**WORK INSTRUCTIONS**
Extract every line of the material below and reproduce it word for word, with nothing added, removed, or changed.

[START TASK INPUT]

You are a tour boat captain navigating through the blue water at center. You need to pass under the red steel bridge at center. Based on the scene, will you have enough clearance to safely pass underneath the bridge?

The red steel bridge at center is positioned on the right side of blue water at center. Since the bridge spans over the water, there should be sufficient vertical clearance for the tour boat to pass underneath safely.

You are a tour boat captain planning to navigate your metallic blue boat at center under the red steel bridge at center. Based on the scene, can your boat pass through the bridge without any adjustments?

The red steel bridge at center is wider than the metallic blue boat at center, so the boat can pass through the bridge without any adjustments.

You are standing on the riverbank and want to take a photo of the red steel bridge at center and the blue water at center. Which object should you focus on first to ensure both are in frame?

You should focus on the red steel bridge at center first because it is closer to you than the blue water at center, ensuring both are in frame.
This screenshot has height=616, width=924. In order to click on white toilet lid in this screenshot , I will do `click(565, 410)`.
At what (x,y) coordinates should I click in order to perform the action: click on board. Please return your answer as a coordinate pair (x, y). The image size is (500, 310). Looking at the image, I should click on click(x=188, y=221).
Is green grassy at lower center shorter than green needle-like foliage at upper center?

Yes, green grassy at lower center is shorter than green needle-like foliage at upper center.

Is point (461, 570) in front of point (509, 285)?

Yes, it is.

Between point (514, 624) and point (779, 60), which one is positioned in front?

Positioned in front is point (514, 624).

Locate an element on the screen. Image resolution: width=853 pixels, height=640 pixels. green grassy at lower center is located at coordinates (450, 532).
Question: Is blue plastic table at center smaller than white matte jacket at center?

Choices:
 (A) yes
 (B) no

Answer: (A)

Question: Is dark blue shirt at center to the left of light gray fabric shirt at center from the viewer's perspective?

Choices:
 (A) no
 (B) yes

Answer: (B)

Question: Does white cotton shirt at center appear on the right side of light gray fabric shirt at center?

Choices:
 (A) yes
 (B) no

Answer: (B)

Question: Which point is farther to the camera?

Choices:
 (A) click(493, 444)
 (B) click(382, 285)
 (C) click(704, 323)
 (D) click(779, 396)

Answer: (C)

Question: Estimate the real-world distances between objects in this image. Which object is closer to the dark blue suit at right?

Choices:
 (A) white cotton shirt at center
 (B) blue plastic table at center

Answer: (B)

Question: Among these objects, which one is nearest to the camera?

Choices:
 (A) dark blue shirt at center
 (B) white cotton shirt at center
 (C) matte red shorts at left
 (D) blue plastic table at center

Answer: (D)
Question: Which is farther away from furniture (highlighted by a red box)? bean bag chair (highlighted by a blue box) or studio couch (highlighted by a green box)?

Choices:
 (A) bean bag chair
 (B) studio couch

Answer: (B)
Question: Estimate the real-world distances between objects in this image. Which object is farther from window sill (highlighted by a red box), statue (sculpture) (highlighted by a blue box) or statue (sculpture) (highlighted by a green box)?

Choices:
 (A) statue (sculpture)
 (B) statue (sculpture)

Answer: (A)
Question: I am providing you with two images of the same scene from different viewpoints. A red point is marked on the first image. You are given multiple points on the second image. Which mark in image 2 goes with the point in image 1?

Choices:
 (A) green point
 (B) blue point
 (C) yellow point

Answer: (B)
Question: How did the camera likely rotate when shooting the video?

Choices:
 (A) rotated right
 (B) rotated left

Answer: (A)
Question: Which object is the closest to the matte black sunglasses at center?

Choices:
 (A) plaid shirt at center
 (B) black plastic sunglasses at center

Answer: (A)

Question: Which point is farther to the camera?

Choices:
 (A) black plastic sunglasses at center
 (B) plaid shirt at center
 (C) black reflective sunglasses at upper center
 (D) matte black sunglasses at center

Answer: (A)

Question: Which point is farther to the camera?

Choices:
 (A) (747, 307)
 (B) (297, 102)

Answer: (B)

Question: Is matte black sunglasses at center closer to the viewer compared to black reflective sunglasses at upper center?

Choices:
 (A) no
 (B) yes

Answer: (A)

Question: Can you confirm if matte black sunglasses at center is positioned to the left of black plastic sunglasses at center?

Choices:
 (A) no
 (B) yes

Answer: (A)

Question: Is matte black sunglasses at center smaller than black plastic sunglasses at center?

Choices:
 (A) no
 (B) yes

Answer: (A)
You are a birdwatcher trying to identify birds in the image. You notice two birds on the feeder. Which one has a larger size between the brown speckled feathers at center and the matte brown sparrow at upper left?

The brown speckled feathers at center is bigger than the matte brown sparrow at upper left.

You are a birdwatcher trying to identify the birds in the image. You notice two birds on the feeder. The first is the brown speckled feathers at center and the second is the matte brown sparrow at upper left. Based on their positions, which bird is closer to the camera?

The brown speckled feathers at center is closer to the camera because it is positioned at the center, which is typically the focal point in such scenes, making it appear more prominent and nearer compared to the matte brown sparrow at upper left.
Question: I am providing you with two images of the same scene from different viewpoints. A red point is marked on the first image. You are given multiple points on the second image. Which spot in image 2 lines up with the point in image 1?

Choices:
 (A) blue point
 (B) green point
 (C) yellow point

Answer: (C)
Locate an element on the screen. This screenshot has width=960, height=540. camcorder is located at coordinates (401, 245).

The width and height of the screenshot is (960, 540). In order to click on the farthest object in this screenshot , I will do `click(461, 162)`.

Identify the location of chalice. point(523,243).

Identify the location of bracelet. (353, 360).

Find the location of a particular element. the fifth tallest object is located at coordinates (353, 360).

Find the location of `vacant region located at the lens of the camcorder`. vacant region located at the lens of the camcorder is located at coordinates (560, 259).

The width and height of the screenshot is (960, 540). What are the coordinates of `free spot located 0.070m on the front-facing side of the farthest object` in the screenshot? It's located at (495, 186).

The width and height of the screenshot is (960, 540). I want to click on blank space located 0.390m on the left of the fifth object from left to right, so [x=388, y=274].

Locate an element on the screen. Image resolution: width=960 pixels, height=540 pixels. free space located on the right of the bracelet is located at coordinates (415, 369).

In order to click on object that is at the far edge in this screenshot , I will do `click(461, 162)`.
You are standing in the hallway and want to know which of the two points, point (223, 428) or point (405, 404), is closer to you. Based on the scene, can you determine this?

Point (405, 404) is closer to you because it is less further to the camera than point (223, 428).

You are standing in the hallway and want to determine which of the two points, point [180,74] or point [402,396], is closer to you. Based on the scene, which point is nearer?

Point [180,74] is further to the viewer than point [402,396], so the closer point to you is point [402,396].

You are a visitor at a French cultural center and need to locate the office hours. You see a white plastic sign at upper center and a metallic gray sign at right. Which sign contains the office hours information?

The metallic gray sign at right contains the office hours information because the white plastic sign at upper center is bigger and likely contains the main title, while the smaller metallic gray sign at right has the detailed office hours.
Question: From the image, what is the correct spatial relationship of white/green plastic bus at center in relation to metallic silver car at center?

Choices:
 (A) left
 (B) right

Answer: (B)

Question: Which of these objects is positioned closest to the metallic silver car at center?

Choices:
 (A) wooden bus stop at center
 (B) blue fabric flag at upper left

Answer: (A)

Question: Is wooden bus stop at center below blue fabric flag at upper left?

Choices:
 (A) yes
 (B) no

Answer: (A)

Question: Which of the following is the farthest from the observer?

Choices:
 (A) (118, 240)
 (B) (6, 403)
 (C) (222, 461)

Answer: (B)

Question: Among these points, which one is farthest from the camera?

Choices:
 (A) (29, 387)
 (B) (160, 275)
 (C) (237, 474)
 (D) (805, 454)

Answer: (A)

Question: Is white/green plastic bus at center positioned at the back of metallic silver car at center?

[END TASK INPUT]

**SOLUTION**
You are a tour boat captain navigating through the blue water at center. You need to pass under the red steel bridge at center. Based on the scene, will you have enough clearance to safely pass underneath the bridge?

The red steel bridge at center is positioned on the right side of blue water at center. Since the bridge spans over the water, there should be sufficient vertical clearance for the tour boat to pass underneath safely.

You are a tour boat captain planning to navigate your metallic blue boat at center under the red steel bridge at center. Based on the scene, can your boat pass through the bridge without any adjustments?

The red steel bridge at center is wider than the metallic blue boat at center, so the boat can pass through the bridge without any adjustments.

You are standing on the riverbank and want to take a photo of the red steel bridge at center and the blue water at center. Which object should you focus on first to ensure both are in frame?

You should focus on the red steel bridge at center first because it is closer to you than the blue water at center, ensuring both are in frame.
This screenshot has height=616, width=924. In order to click on white toilet lid in this screenshot , I will do `click(565, 410)`.
At what (x,y) coordinates should I click in order to perform the action: click on board. Please return your answer as a coordinate pair (x, y). The image size is (500, 310). Looking at the image, I should click on click(x=188, y=221).
Is green grassy at lower center shorter than green needle-like foliage at upper center?

Yes, green grassy at lower center is shorter than green needle-like foliage at upper center.

Is point (461, 570) in front of point (509, 285)?

Yes, it is.

Between point (514, 624) and point (779, 60), which one is positioned in front?

Positioned in front is point (514, 624).

Locate an element on the screen. Image resolution: width=853 pixels, height=640 pixels. green grassy at lower center is located at coordinates (450, 532).
Question: Is blue plastic table at center smaller than white matte jacket at center?

Choices:
 (A) yes
 (B) no

Answer: (A)

Question: Is dark blue shirt at center to the left of light gray fabric shirt at center from the viewer's perspective?

Choices:
 (A) no
 (B) yes

Answer: (B)

Question: Does white cotton shirt at center appear on the right side of light gray fabric shirt at center?

Choices:
 (A) yes
 (B) no

Answer: (B)

Question: Which point is farther to the camera?

Choices:
 (A) click(493, 444)
 (B) click(382, 285)
 (C) click(704, 323)
 (D) click(779, 396)

Answer: (C)

Question: Estimate the real-world distances between objects in this image. Which object is closer to the dark blue suit at right?

Choices:
 (A) white cotton shirt at center
 (B) blue plastic table at center

Answer: (B)

Question: Among these objects, which one is nearest to the camera?

Choices:
 (A) dark blue shirt at center
 (B) white cotton shirt at center
 (C) matte red shorts at left
 (D) blue plastic table at center

Answer: (D)
Question: Which is farther away from furniture (highlighted by a red box)? bean bag chair (highlighted by a blue box) or studio couch (highlighted by a green box)?

Choices:
 (A) bean bag chair
 (B) studio couch

Answer: (B)
Question: Estimate the real-world distances between objects in this image. Which object is farther from window sill (highlighted by a red box), statue (sculpture) (highlighted by a blue box) or statue (sculpture) (highlighted by a green box)?

Choices:
 (A) statue (sculpture)
 (B) statue (sculpture)

Answer: (A)
Question: I am providing you with two images of the same scene from different viewpoints. A red point is marked on the first image. You are given multiple points on the second image. Which mark in image 2 goes with the point in image 1?

Choices:
 (A) green point
 (B) blue point
 (C) yellow point

Answer: (B)
Question: How did the camera likely rotate when shooting the video?

Choices:
 (A) rotated right
 (B) rotated left

Answer: (A)
Question: Which object is the closest to the matte black sunglasses at center?

Choices:
 (A) plaid shirt at center
 (B) black plastic sunglasses at center

Answer: (A)

Question: Which point is farther to the camera?

Choices:
 (A) black plastic sunglasses at center
 (B) plaid shirt at center
 (C) black reflective sunglasses at upper center
 (D) matte black sunglasses at center

Answer: (A)

Question: Which point is farther to the camera?

Choices:
 (A) (747, 307)
 (B) (297, 102)

Answer: (B)

Question: Is matte black sunglasses at center closer to the viewer compared to black reflective sunglasses at upper center?

Choices:
 (A) no
 (B) yes

Answer: (A)

Question: Can you confirm if matte black sunglasses at center is positioned to the left of black plastic sunglasses at center?

Choices:
 (A) no
 (B) yes

Answer: (A)

Question: Is matte black sunglasses at center smaller than black plastic sunglasses at center?

Choices:
 (A) no
 (B) yes

Answer: (A)
You are a birdwatcher trying to identify birds in the image. You notice two birds on the feeder. Which one has a larger size between the brown speckled feathers at center and the matte brown sparrow at upper left?

The brown speckled feathers at center is bigger than the matte brown sparrow at upper left.

You are a birdwatcher trying to identify the birds in the image. You notice two birds on the feeder. The first is the brown speckled feathers at center and the second is the matte brown sparrow at upper left. Based on their positions, which bird is closer to the camera?

The brown speckled feathers at center is closer to the camera because it is positioned at the center, which is typically the focal point in such scenes, making it appear more prominent and nearer compared to the matte brown sparrow at upper left.
Question: I am providing you with two images of the same scene from different viewpoints. A red point is marked on the first image. You are given multiple points on the second image. Which spot in image 2 lines up with the point in image 1?

Choices:
 (A) blue point
 (B) green point
 (C) yellow point

Answer: (C)
Locate an element on the screen. This screenshot has width=960, height=540. camcorder is located at coordinates (401, 245).

The width and height of the screenshot is (960, 540). In order to click on the farthest object in this screenshot , I will do `click(461, 162)`.

Identify the location of chalice. point(523,243).

Identify the location of bracelet. (353, 360).

Find the location of a particular element. the fifth tallest object is located at coordinates (353, 360).

Find the location of `vacant region located at the lens of the camcorder`. vacant region located at the lens of the camcorder is located at coordinates (560, 259).

The width and height of the screenshot is (960, 540). What are the coordinates of `free spot located 0.070m on the front-facing side of the farthest object` in the screenshot? It's located at (495, 186).

The width and height of the screenshot is (960, 540). I want to click on blank space located 0.390m on the left of the fifth object from left to right, so [x=388, y=274].

Locate an element on the screen. Image resolution: width=960 pixels, height=540 pixels. free space located on the right of the bracelet is located at coordinates (415, 369).

In order to click on object that is at the far edge in this screenshot , I will do `click(461, 162)`.
You are standing in the hallway and want to know which of the two points, point (223, 428) or point (405, 404), is closer to you. Based on the scene, can you determine this?

Point (405, 404) is closer to you because it is less further to the camera than point (223, 428).

You are standing in the hallway and want to determine which of the two points, point [180,74] or point [402,396], is closer to you. Based on the scene, which point is nearer?

Point [180,74] is further to the viewer than point [402,396], so the closer point to you is point [402,396].

You are a visitor at a French cultural center and need to locate the office hours. You see a white plastic sign at upper center and a metallic gray sign at right. Which sign contains the office hours information?

The metallic gray sign at right contains the office hours information because the white plastic sign at upper center is bigger and likely contains the main title, while the smaller metallic gray sign at right has the detailed office hours.
Question: From the image, what is the correct spatial relationship of white/green plastic bus at center in relation to metallic silver car at center?

Choices:
 (A) left
 (B) right

Answer: (B)

Question: Which of these objects is positioned closest to the metallic silver car at center?

Choices:
 (A) wooden bus stop at center
 (B) blue fabric flag at upper left

Answer: (A)

Question: Is wooden bus stop at center below blue fabric flag at upper left?

Choices:
 (A) yes
 (B) no

Answer: (A)

Question: Which of the following is the farthest from the observer?

Choices:
 (A) (118, 240)
 (B) (6, 403)
 (C) (222, 461)

Answer: (B)

Question: Among these points, which one is farthest from the camera?

Choices:
 (A) (29, 387)
 (B) (160, 275)
 (C) (237, 474)
 (D) (805, 454)

Answer: (A)

Question: Is white/green plastic bus at center positioned at the back of metallic silver car at center?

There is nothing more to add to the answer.